▶ [Aim of the exercise]:
Look through the records below for the word "cyan". Report how many lines have it, and only that number.

Coordinate-based object records
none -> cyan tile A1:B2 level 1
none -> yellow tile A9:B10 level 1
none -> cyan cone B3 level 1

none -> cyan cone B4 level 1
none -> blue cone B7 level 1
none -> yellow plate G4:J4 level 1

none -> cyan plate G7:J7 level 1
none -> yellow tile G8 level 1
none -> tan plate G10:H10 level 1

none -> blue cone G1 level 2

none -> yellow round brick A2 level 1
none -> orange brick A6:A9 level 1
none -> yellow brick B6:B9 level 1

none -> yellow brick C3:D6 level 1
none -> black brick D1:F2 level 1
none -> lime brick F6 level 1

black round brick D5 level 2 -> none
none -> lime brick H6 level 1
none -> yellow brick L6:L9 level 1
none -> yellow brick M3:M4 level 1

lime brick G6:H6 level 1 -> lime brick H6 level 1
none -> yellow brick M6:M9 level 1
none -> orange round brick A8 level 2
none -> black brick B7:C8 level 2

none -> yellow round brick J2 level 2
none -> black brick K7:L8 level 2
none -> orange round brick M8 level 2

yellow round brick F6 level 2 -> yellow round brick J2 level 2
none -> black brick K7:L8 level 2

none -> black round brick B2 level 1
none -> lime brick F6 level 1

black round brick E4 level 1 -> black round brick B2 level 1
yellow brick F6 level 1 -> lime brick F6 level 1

▶ [Task result]:
4